Exercise goal = In the records that follow, the lines from the one containing "yellow round brick G7" to the one containing "red brick E5:E6", inclusive, are to be given again exactly.

Data for analysis =
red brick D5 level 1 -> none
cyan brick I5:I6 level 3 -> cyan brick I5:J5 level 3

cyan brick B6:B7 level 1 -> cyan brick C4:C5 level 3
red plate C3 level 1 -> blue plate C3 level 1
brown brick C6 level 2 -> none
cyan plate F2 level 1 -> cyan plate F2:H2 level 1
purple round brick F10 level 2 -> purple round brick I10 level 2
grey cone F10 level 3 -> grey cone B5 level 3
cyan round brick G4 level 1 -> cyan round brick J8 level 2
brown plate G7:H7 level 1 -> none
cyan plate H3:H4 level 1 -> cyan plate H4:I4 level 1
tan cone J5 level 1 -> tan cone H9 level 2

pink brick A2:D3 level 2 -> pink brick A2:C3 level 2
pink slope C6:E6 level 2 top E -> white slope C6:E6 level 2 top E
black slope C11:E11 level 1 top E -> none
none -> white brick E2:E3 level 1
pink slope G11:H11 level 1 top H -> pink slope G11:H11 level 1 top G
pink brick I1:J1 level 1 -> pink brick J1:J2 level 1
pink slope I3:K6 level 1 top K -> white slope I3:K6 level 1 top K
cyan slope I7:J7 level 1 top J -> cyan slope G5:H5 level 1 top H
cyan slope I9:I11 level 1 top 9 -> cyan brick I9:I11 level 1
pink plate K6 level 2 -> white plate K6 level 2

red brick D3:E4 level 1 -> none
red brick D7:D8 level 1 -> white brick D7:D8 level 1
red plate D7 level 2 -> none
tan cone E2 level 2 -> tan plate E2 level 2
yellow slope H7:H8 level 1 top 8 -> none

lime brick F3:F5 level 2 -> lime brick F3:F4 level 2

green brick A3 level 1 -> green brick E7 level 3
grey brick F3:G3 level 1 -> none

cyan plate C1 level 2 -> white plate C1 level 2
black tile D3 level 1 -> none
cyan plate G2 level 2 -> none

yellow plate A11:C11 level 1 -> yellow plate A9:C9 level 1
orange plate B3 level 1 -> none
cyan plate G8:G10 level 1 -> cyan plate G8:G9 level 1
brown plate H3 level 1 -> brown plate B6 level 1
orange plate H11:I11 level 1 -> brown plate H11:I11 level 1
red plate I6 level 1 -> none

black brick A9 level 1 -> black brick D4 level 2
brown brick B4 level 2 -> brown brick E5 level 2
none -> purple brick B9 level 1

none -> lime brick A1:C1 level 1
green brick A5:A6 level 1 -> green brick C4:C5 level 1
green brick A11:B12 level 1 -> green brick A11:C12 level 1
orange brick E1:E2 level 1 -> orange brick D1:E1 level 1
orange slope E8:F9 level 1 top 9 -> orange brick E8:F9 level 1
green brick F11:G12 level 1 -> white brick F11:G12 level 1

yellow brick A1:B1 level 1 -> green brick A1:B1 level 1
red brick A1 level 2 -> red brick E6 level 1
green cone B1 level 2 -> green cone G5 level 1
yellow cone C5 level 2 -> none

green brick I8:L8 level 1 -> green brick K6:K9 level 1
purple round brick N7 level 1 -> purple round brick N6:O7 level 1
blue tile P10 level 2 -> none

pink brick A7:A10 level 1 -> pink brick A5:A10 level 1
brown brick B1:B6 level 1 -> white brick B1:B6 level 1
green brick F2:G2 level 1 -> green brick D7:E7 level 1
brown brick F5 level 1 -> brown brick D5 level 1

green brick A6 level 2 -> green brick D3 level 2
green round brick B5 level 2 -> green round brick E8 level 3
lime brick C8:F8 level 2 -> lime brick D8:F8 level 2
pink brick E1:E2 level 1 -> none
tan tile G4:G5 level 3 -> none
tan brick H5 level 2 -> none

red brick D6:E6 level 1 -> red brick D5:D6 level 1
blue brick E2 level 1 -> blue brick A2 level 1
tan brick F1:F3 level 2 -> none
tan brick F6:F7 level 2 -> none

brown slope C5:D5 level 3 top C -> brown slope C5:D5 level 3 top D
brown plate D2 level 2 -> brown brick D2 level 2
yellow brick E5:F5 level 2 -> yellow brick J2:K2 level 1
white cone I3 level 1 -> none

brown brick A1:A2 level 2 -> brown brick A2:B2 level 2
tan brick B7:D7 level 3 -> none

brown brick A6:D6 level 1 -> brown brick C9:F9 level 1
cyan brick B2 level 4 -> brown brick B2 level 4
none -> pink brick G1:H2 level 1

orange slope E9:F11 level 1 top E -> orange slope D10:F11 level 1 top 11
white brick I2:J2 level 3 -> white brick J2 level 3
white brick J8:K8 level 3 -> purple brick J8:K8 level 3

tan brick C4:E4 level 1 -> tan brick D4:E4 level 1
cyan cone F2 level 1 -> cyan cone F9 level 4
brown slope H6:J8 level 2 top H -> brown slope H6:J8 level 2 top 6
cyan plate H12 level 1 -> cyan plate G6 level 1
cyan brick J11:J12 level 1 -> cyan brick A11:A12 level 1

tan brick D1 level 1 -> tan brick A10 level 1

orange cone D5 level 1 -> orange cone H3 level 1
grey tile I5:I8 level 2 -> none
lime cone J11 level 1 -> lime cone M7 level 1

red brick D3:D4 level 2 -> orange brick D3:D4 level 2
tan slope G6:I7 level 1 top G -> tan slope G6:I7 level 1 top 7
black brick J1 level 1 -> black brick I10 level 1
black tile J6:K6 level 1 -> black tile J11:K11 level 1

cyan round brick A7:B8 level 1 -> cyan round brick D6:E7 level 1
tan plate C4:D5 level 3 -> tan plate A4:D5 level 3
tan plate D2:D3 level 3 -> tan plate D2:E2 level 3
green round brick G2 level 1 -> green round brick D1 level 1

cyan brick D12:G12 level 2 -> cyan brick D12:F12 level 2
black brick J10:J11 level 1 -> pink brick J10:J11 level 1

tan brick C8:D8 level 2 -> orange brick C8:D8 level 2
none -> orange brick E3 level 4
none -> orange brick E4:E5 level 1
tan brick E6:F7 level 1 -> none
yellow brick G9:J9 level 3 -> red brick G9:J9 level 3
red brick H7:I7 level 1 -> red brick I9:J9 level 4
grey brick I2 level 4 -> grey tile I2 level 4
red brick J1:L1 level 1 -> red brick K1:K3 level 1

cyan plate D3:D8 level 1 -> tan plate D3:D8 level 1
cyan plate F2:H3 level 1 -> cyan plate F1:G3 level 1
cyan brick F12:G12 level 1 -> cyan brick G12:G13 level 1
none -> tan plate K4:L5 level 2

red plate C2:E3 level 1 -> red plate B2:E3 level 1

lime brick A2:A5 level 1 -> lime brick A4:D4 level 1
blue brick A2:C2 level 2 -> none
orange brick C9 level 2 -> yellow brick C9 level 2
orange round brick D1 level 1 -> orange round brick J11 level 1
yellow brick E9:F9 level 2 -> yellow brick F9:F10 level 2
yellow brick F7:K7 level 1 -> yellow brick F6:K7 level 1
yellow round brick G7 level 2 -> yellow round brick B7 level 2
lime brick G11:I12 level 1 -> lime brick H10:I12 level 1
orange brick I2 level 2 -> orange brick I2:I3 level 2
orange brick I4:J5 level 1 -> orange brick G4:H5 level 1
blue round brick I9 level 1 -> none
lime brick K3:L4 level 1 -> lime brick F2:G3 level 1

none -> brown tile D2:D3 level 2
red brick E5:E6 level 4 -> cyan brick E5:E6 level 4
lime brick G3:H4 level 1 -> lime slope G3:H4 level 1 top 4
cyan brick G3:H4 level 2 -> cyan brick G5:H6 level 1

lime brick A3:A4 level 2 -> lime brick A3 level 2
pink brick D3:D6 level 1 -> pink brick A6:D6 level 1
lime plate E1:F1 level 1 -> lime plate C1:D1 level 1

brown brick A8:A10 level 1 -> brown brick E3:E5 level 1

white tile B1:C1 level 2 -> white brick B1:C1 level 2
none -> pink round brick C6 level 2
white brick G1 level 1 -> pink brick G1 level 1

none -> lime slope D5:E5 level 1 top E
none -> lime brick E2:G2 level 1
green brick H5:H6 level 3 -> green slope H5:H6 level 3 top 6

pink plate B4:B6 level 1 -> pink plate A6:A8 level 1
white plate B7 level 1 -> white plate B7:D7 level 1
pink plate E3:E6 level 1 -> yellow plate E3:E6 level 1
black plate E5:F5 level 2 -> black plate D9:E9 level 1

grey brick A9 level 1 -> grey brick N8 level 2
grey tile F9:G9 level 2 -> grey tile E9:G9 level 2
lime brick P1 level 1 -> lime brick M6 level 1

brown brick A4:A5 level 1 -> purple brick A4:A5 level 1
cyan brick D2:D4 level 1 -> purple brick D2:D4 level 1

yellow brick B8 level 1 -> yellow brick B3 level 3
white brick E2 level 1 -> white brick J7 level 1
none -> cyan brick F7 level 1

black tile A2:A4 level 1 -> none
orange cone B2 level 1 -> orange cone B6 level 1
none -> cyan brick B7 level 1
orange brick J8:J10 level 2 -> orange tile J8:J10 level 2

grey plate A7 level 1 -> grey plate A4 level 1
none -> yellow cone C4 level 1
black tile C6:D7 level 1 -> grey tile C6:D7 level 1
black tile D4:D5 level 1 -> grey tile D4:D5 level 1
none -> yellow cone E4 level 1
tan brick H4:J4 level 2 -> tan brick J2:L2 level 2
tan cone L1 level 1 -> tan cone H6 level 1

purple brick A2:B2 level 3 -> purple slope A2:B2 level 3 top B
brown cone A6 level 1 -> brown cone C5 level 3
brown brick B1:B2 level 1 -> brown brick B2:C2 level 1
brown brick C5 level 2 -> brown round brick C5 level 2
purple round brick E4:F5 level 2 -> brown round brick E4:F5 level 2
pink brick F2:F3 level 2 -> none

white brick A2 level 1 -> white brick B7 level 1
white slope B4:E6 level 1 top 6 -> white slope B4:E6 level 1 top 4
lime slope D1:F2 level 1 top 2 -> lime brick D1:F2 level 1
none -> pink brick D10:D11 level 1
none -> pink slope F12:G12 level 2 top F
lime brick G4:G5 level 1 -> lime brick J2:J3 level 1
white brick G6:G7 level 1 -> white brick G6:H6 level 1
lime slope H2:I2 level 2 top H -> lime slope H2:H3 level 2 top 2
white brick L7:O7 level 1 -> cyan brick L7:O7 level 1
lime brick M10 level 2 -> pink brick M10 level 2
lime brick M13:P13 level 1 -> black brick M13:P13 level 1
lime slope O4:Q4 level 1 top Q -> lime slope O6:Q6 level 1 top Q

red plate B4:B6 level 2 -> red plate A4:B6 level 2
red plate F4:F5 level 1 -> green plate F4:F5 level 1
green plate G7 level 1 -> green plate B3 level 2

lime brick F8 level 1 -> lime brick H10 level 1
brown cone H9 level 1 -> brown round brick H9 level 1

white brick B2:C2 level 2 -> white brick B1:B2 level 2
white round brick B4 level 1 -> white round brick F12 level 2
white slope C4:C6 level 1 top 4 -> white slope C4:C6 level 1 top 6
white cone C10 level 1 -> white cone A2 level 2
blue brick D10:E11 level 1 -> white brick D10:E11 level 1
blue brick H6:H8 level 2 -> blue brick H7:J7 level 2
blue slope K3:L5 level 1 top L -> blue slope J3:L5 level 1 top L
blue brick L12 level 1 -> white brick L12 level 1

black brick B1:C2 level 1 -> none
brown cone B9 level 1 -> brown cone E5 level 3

Answer to this exercise =
yellow round brick G7 level 2 -> yellow round brick B7 level 2
lime brick G11:I12 level 1 -> lime brick H10:I12 level 1
orange brick I2 level 2 -> orange brick I2:I3 level 2
orange brick I4:J5 level 1 -> orange brick G4:H5 level 1
blue round brick I9 level 1 -> none
lime brick K3:L4 level 1 -> lime brick F2:G3 level 1

none -> brown tile D2:D3 level 2
red brick E5:E6 level 4 -> cyan brick E5:E6 level 4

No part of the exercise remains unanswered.